[Records for the task]:
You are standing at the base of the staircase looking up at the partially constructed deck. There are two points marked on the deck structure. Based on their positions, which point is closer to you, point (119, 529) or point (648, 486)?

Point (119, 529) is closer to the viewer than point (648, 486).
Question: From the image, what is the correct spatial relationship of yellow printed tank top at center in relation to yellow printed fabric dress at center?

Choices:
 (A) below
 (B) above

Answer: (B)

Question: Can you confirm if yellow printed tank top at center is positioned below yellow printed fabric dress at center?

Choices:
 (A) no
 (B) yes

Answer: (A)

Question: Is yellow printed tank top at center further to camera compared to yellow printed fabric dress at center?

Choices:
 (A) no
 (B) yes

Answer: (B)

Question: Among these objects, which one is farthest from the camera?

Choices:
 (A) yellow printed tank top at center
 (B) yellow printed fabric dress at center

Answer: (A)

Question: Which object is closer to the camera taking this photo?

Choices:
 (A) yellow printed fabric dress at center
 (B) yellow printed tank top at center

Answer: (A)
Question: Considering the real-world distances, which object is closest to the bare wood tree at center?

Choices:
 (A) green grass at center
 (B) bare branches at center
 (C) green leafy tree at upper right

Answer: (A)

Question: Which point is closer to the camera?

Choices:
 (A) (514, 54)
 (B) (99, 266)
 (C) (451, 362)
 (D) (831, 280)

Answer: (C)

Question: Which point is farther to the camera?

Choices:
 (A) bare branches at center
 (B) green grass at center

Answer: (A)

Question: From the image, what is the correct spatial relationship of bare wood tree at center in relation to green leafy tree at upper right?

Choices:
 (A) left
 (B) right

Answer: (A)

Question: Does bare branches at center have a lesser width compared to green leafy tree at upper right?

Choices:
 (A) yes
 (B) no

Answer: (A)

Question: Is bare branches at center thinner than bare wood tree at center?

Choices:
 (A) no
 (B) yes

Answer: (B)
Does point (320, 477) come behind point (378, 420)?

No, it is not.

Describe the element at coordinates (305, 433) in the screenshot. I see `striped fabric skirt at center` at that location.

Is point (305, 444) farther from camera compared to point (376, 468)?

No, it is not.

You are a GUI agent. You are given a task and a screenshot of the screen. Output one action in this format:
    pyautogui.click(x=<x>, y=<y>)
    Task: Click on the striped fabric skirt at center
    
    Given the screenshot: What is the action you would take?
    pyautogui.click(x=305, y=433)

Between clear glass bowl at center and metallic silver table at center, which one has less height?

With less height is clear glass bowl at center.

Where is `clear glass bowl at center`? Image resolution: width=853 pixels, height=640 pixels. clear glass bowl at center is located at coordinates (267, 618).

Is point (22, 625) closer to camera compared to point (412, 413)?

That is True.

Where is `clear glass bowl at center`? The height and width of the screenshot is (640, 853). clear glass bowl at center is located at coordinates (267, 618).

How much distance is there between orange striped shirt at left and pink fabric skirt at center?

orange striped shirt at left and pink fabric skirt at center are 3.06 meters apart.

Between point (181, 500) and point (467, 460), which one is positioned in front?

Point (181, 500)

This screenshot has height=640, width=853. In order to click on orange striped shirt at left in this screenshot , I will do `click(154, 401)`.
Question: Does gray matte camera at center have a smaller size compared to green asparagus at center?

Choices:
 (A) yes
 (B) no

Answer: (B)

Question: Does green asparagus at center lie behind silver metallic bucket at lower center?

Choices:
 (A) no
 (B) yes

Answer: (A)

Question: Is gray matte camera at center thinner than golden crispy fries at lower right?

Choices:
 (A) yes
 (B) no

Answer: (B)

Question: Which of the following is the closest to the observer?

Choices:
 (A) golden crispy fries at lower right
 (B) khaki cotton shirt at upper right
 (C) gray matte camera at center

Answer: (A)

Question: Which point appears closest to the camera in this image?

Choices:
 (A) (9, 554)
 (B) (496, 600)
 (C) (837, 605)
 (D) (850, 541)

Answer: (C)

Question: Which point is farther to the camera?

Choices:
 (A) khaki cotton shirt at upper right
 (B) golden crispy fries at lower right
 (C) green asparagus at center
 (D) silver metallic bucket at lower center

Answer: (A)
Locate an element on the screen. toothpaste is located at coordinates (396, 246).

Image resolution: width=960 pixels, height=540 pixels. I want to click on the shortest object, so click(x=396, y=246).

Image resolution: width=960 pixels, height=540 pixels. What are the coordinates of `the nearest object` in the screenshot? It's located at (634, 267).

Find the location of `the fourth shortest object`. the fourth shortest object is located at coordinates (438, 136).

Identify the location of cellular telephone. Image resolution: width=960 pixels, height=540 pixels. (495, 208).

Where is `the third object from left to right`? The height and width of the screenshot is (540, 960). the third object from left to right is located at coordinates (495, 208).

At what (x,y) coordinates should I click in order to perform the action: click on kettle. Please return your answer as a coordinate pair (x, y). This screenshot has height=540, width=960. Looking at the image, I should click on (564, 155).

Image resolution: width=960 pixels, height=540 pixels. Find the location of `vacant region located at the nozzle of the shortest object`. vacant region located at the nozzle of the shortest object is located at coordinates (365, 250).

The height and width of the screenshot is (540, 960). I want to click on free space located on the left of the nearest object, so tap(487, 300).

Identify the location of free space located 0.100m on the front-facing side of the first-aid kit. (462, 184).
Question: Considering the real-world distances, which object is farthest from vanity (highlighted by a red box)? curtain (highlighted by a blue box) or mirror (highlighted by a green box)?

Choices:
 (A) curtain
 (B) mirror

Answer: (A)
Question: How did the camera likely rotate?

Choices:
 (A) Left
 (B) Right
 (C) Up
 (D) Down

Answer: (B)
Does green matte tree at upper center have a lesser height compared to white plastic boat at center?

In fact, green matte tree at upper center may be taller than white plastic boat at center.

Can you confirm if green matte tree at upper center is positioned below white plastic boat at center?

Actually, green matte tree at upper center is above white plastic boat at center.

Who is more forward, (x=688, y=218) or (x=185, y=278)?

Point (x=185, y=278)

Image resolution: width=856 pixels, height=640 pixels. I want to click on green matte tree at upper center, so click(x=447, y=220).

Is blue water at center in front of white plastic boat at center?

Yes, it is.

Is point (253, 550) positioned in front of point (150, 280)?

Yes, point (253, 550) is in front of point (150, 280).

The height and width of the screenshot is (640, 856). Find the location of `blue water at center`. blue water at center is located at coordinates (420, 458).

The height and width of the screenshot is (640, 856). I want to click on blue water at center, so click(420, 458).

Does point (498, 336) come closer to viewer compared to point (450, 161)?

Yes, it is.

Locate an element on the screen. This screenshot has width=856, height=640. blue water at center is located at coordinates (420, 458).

[Do this]:
Can you repeat all of the data above word for word, keeping every line unchanged?

[Exercise result]:
You are standing at the base of the staircase looking up at the partially constructed deck. There are two points marked on the deck structure. Based on their positions, which point is closer to you, point (119, 529) or point (648, 486)?

Point (119, 529) is closer to the viewer than point (648, 486).
Question: From the image, what is the correct spatial relationship of yellow printed tank top at center in relation to yellow printed fabric dress at center?

Choices:
 (A) below
 (B) above

Answer: (B)

Question: Can you confirm if yellow printed tank top at center is positioned below yellow printed fabric dress at center?

Choices:
 (A) no
 (B) yes

Answer: (A)

Question: Is yellow printed tank top at center further to camera compared to yellow printed fabric dress at center?

Choices:
 (A) no
 (B) yes

Answer: (B)

Question: Among these objects, which one is farthest from the camera?

Choices:
 (A) yellow printed tank top at center
 (B) yellow printed fabric dress at center

Answer: (A)

Question: Which object is closer to the camera taking this photo?

Choices:
 (A) yellow printed fabric dress at center
 (B) yellow printed tank top at center

Answer: (A)
Question: Considering the real-world distances, which object is closest to the bare wood tree at center?

Choices:
 (A) green grass at center
 (B) bare branches at center
 (C) green leafy tree at upper right

Answer: (A)

Question: Which point is closer to the camera?

Choices:
 (A) (514, 54)
 (B) (99, 266)
 (C) (451, 362)
 (D) (831, 280)

Answer: (C)

Question: Which point is farther to the camera?

Choices:
 (A) bare branches at center
 (B) green grass at center

Answer: (A)

Question: From the image, what is the correct spatial relationship of bare wood tree at center in relation to green leafy tree at upper right?

Choices:
 (A) left
 (B) right

Answer: (A)

Question: Does bare branches at center have a lesser width compared to green leafy tree at upper right?

Choices:
 (A) yes
 (B) no

Answer: (A)

Question: Is bare branches at center thinner than bare wood tree at center?

Choices:
 (A) no
 (B) yes

Answer: (B)
Does point (320, 477) come behind point (378, 420)?

No, it is not.

Describe the element at coordinates (305, 433) in the screenshot. I see `striped fabric skirt at center` at that location.

Is point (305, 444) farther from camera compared to point (376, 468)?

No, it is not.

You are a GUI agent. You are given a task and a screenshot of the screen. Output one action in this format:
    pyautogui.click(x=<x>, y=<y>)
    Task: Click on the striped fabric skirt at center
    
    Given the screenshot: What is the action you would take?
    pyautogui.click(x=305, y=433)

Between clear glass bowl at center and metallic silver table at center, which one has less height?

With less height is clear glass bowl at center.

Where is `clear glass bowl at center`? Image resolution: width=853 pixels, height=640 pixels. clear glass bowl at center is located at coordinates (267, 618).

Is point (22, 625) closer to camera compared to point (412, 413)?

That is True.

Where is `clear glass bowl at center`? The height and width of the screenshot is (640, 853). clear glass bowl at center is located at coordinates (267, 618).

How much distance is there between orange striped shirt at left and pink fabric skirt at center?

orange striped shirt at left and pink fabric skirt at center are 3.06 meters apart.

Between point (181, 500) and point (467, 460), which one is positioned in front?

Point (181, 500)

This screenshot has height=640, width=853. In order to click on orange striped shirt at left in this screenshot , I will do `click(154, 401)`.
Question: Does gray matte camera at center have a smaller size compared to green asparagus at center?

Choices:
 (A) yes
 (B) no

Answer: (B)

Question: Does green asparagus at center lie behind silver metallic bucket at lower center?

Choices:
 (A) no
 (B) yes

Answer: (A)

Question: Is gray matte camera at center thinner than golden crispy fries at lower right?

Choices:
 (A) yes
 (B) no

Answer: (B)

Question: Which of the following is the closest to the observer?

Choices:
 (A) golden crispy fries at lower right
 (B) khaki cotton shirt at upper right
 (C) gray matte camera at center

Answer: (A)

Question: Which point appears closest to the camera in this image?

Choices:
 (A) (9, 554)
 (B) (496, 600)
 (C) (837, 605)
 (D) (850, 541)

Answer: (C)

Question: Which point is farther to the camera?

Choices:
 (A) khaki cotton shirt at upper right
 (B) golden crispy fries at lower right
 (C) green asparagus at center
 (D) silver metallic bucket at lower center

Answer: (A)
Locate an element on the screen. toothpaste is located at coordinates (396, 246).

Image resolution: width=960 pixels, height=540 pixels. I want to click on the shortest object, so click(x=396, y=246).

Image resolution: width=960 pixels, height=540 pixels. What are the coordinates of `the nearest object` in the screenshot? It's located at (634, 267).

Find the location of `the fourth shortest object`. the fourth shortest object is located at coordinates (438, 136).

Identify the location of cellular telephone. Image resolution: width=960 pixels, height=540 pixels. (495, 208).

Where is `the third object from left to right`? The height and width of the screenshot is (540, 960). the third object from left to right is located at coordinates (495, 208).

At what (x,y) coordinates should I click in order to perform the action: click on kettle. Please return your answer as a coordinate pair (x, y). This screenshot has height=540, width=960. Looking at the image, I should click on (564, 155).

Image resolution: width=960 pixels, height=540 pixels. Find the location of `vacant region located at the nozzle of the shortest object`. vacant region located at the nozzle of the shortest object is located at coordinates (365, 250).

The height and width of the screenshot is (540, 960). I want to click on free space located on the left of the nearest object, so tap(487, 300).

Identify the location of free space located 0.100m on the front-facing side of the first-aid kit. (462, 184).
Question: Considering the real-world distances, which object is farthest from vanity (highlighted by a red box)? curtain (highlighted by a blue box) or mirror (highlighted by a green box)?

Choices:
 (A) curtain
 (B) mirror

Answer: (A)
Question: How did the camera likely rotate?

Choices:
 (A) Left
 (B) Right
 (C) Up
 (D) Down

Answer: (B)
Does green matte tree at upper center have a lesser height compared to white plastic boat at center?

In fact, green matte tree at upper center may be taller than white plastic boat at center.

Can you confirm if green matte tree at upper center is positioned below white plastic boat at center?

Actually, green matte tree at upper center is above white plastic boat at center.

Who is more forward, (x=688, y=218) or (x=185, y=278)?

Point (x=185, y=278)

Image resolution: width=856 pixels, height=640 pixels. I want to click on green matte tree at upper center, so click(x=447, y=220).

Is blue water at center in front of white plastic boat at center?

Yes, it is.

Is point (253, 550) positioned in front of point (150, 280)?

Yes, point (253, 550) is in front of point (150, 280).

The height and width of the screenshot is (640, 856). Find the location of `blue water at center`. blue water at center is located at coordinates (420, 458).

The height and width of the screenshot is (640, 856). I want to click on blue water at center, so click(420, 458).

Does point (498, 336) come closer to viewer compared to point (450, 161)?

Yes, it is.

Locate an element on the screen. This screenshot has width=856, height=640. blue water at center is located at coordinates (420, 458).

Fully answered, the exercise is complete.